Work task: Beneath this instruction is a listing. Transcribe from it only the stretch from the line with "added: green_hourglass 473 223 40 66" through the line with "turned: blue_cactus 190", both end lines included, exactly as written.

Input for this task:
▬▬▬
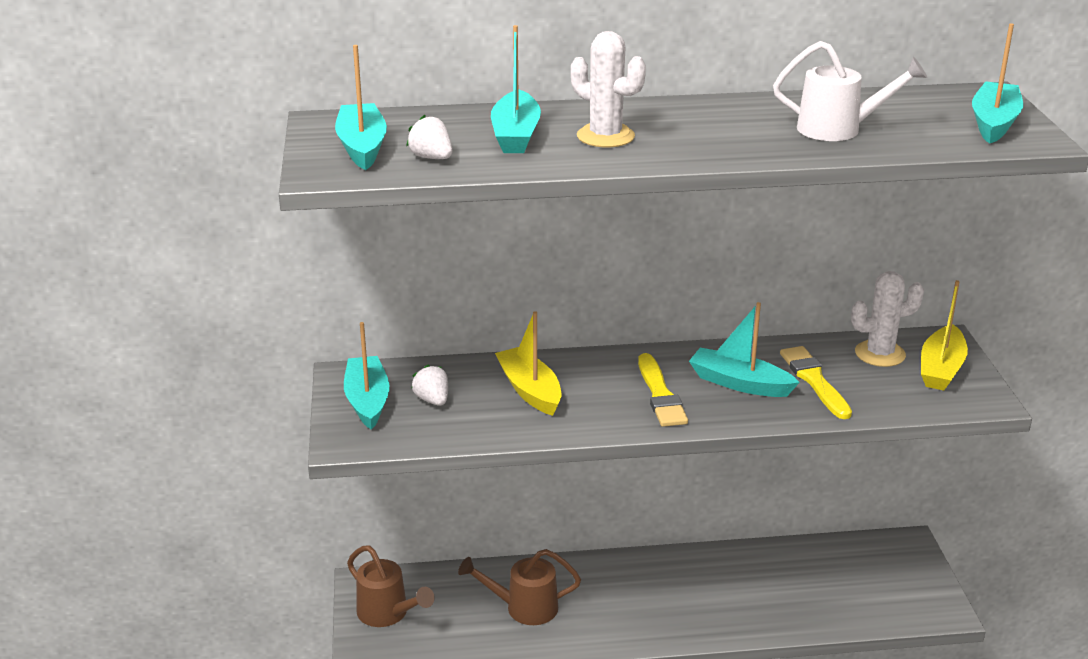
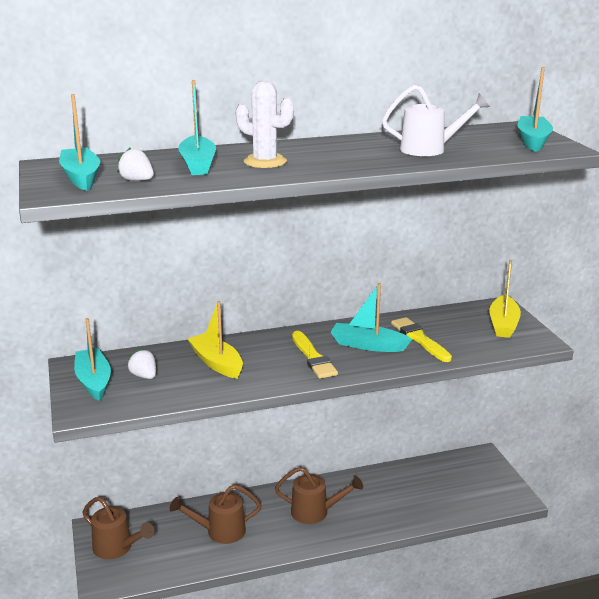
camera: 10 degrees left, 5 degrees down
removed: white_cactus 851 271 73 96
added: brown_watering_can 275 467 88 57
▬▬▬
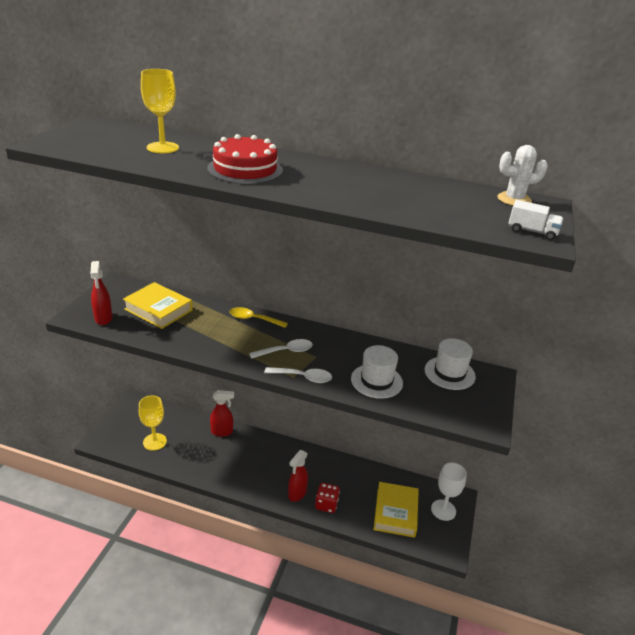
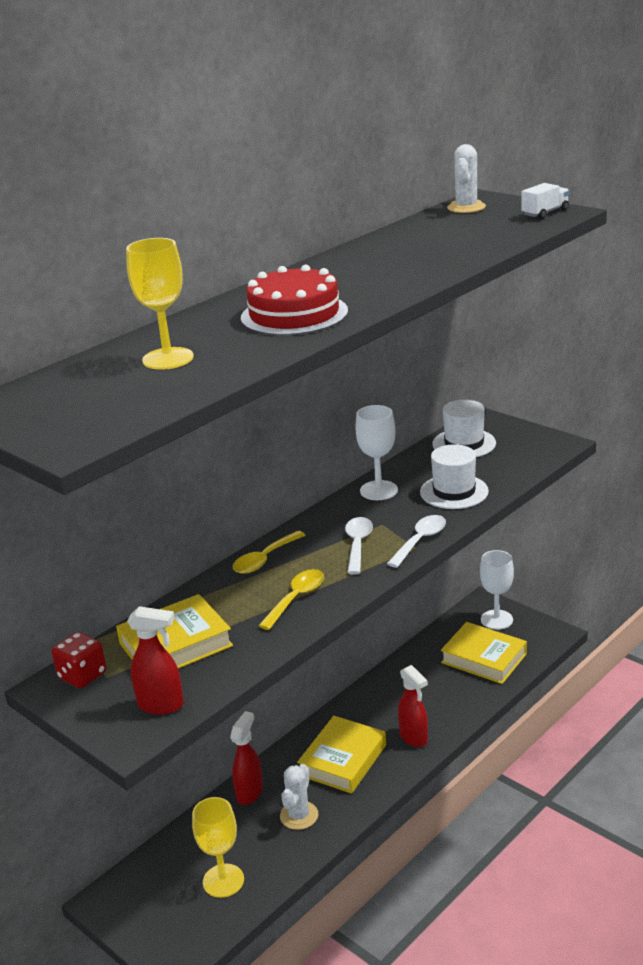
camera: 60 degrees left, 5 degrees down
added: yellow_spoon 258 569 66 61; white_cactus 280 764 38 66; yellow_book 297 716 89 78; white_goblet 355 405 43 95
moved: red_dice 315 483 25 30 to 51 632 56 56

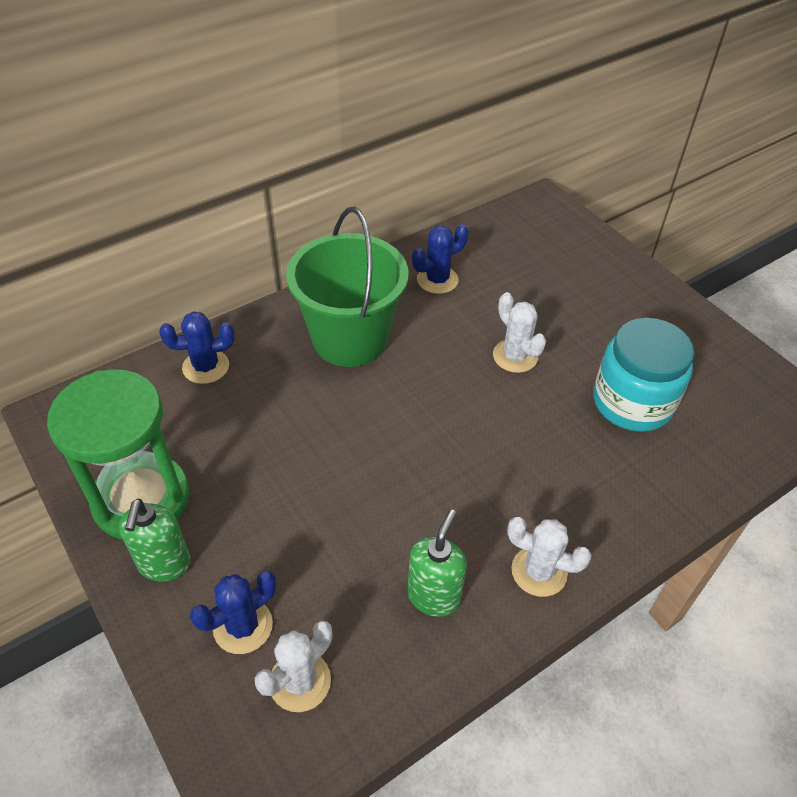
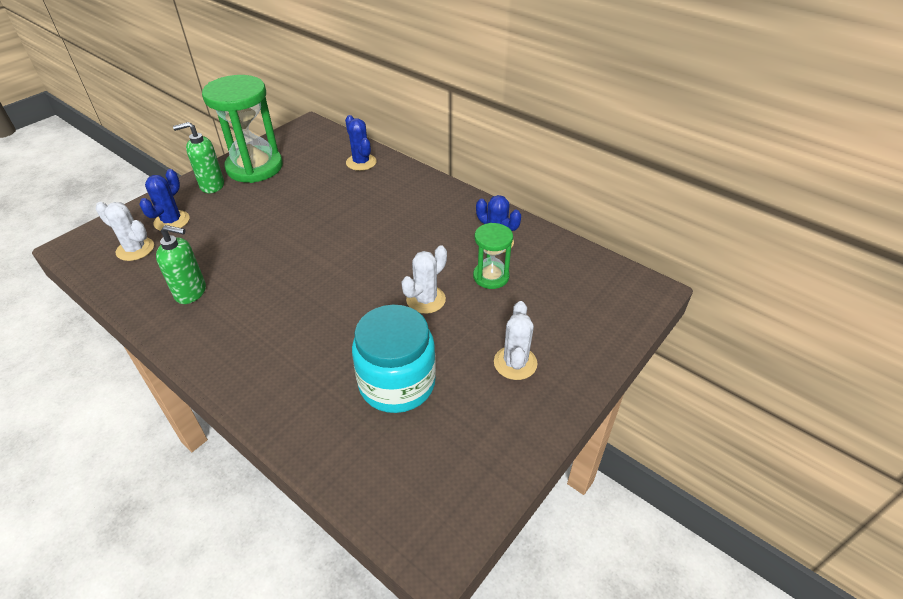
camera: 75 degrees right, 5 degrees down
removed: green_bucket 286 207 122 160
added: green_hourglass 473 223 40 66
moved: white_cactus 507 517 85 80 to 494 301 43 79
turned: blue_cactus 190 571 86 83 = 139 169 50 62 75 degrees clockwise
▬▬▬
Answer space:
added: green_hourglass 473 223 40 66
moved: white_cactus 507 517 85 80 to 494 301 43 79
turned: blue_cactus 190 571 86 83 = 139 169 50 62 75 degrees clockwise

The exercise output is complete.